- _WORK TO BE COMPLETED_:
Which lines come from the start of the listing through the line holding "pink marker: 3 -> 1"? Restate exactly those, both included, minus the pictures.

(EXERCISE MATERIAL Opens)

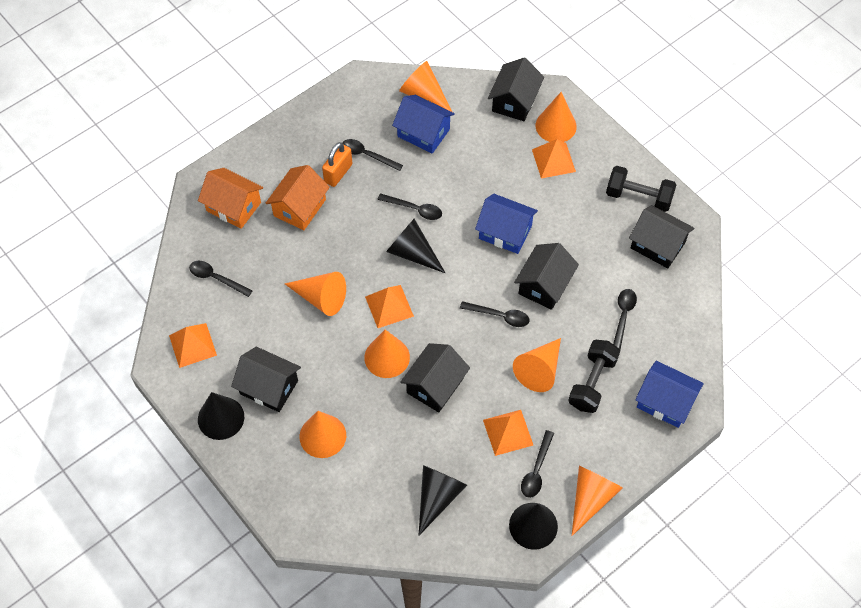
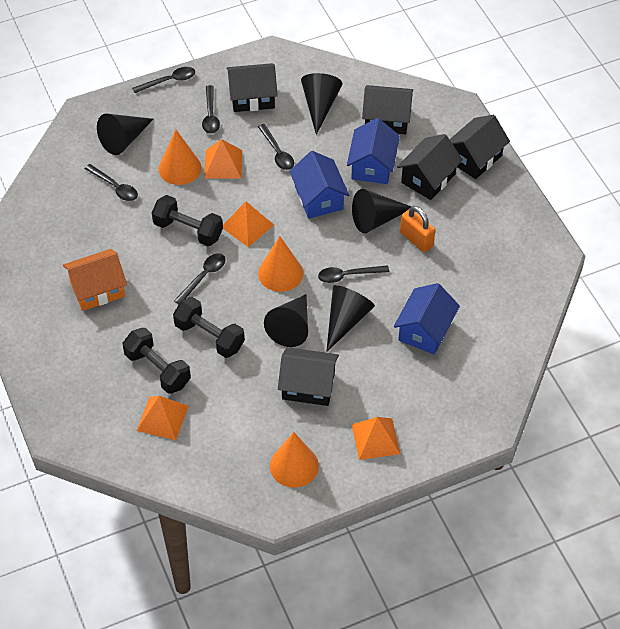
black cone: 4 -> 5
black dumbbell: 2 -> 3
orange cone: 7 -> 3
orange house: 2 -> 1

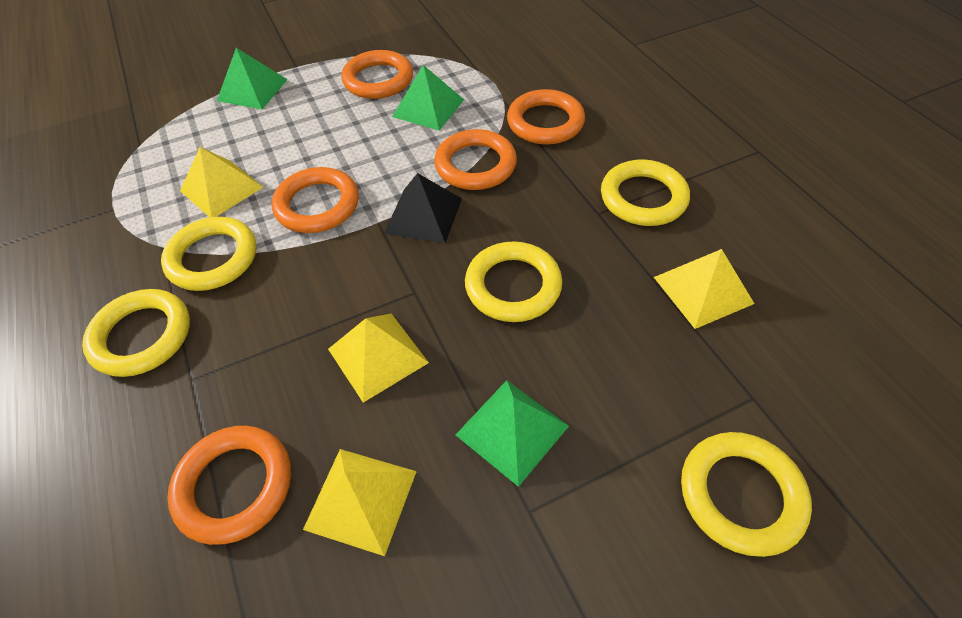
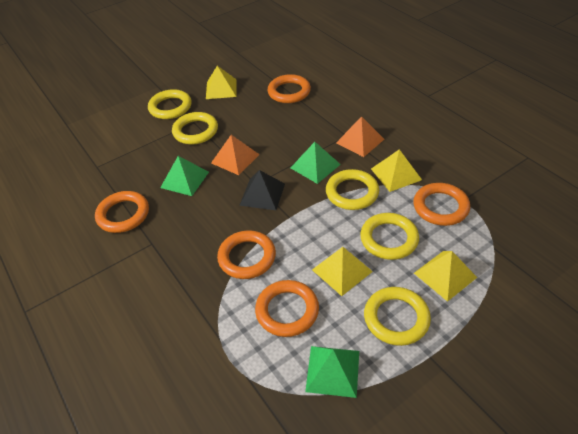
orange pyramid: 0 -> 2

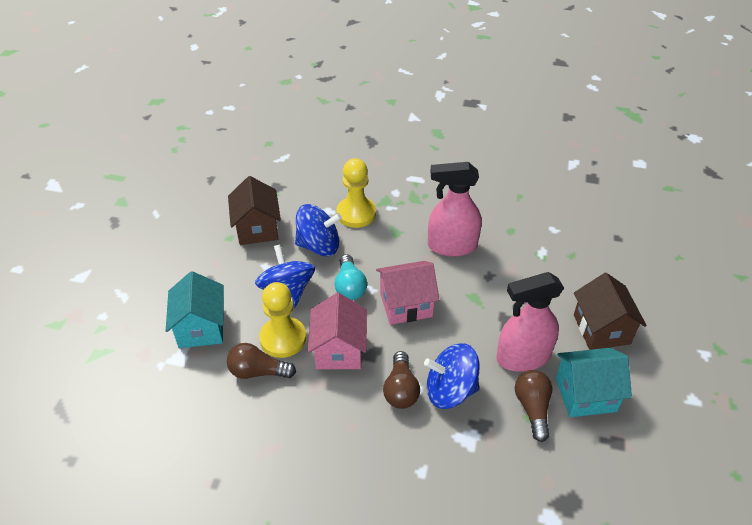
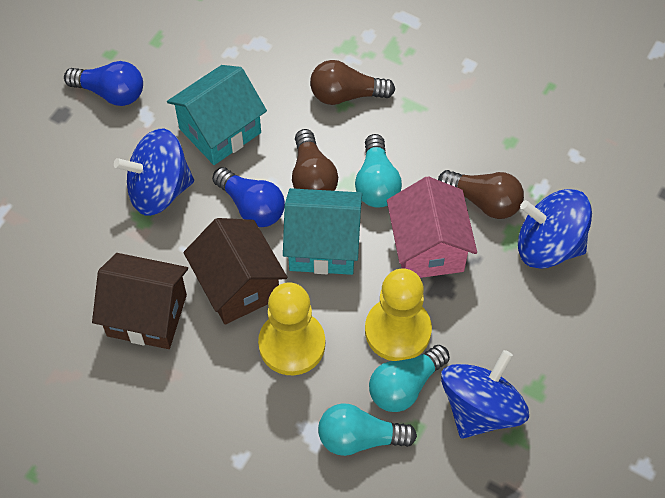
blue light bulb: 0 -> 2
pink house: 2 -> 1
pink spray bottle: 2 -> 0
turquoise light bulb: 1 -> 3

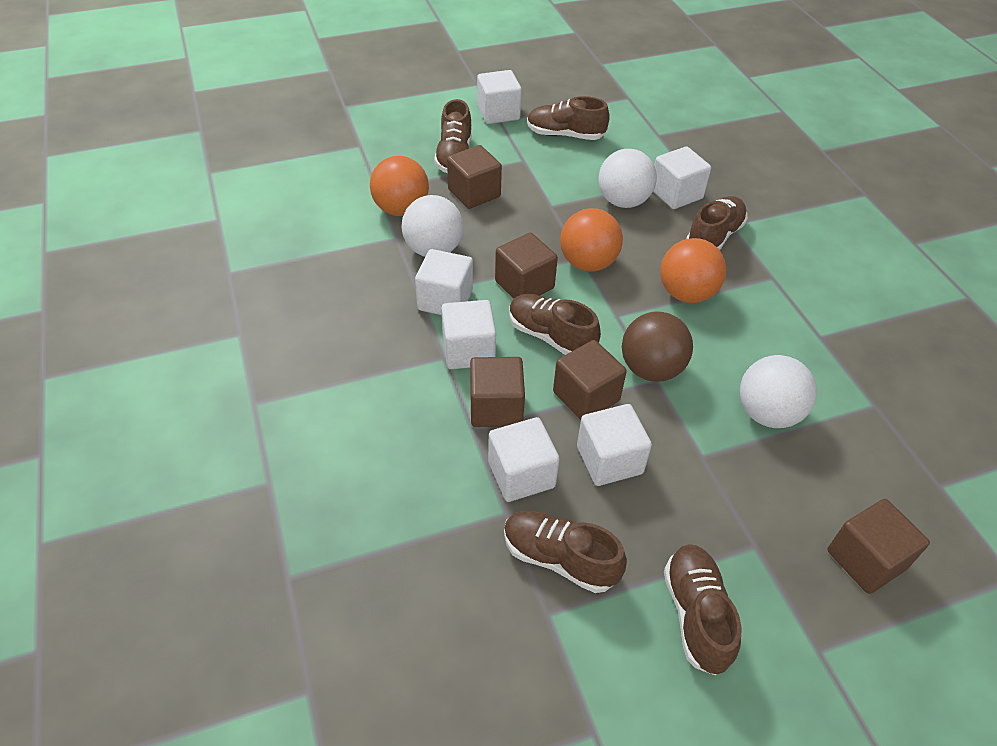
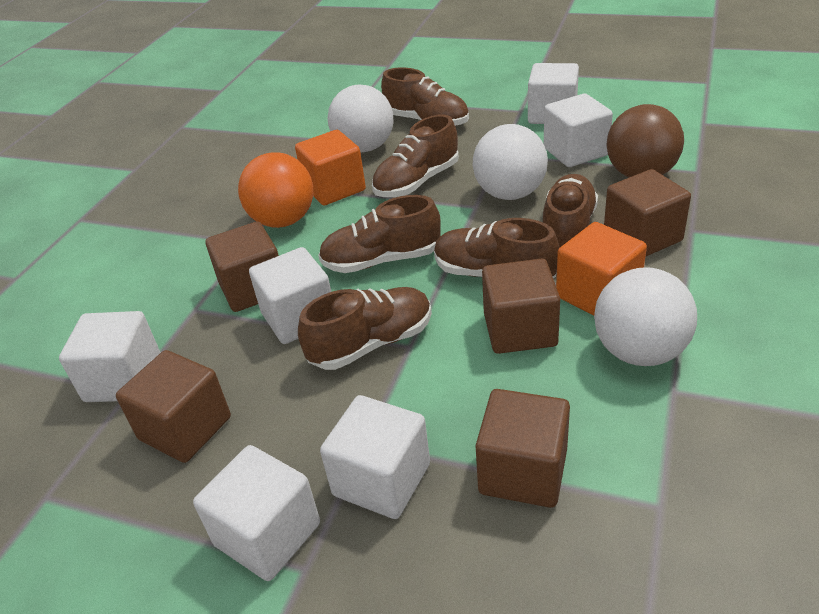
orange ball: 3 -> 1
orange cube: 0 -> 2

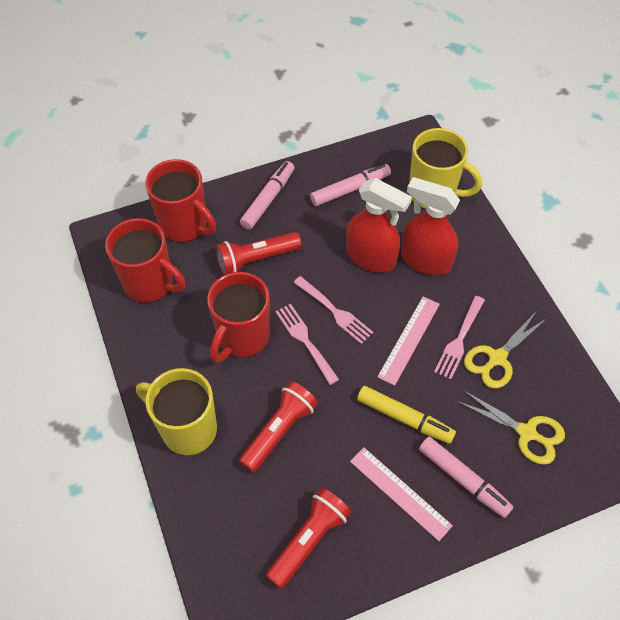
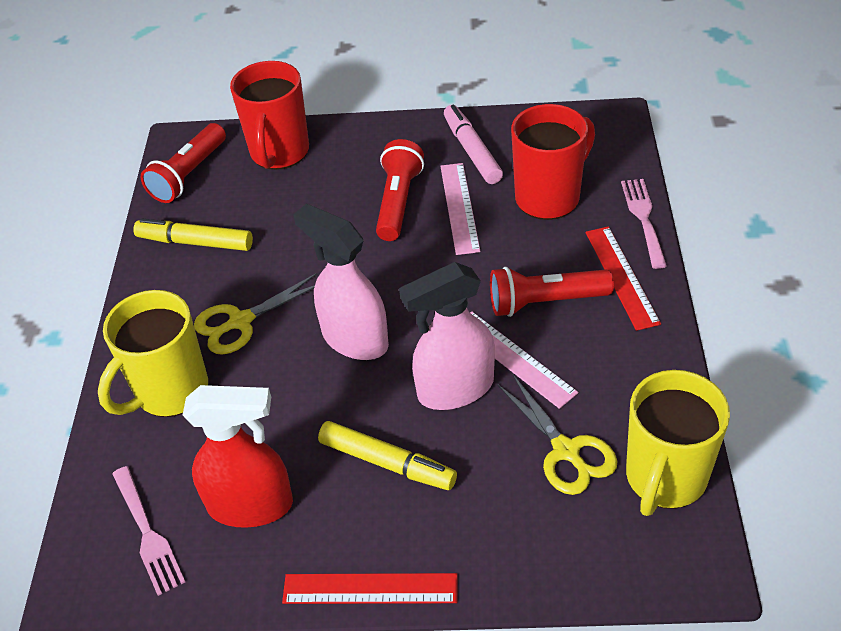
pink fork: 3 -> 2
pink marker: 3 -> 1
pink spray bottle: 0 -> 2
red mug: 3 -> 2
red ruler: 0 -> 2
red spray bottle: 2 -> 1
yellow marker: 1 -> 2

(EXERCISE MATERIAL Closes)

- _FINAL ANSWER_:
black cone: 4 -> 5
black dumbbell: 2 -> 3
orange cone: 7 -> 3
orange house: 2 -> 1

orange pyramid: 0 -> 2

blue light bulb: 0 -> 2
pink house: 2 -> 1
pink spray bottle: 2 -> 0
turquoise light bulb: 1 -> 3

orange ball: 3 -> 1
orange cube: 0 -> 2

pink fork: 3 -> 2
pink marker: 3 -> 1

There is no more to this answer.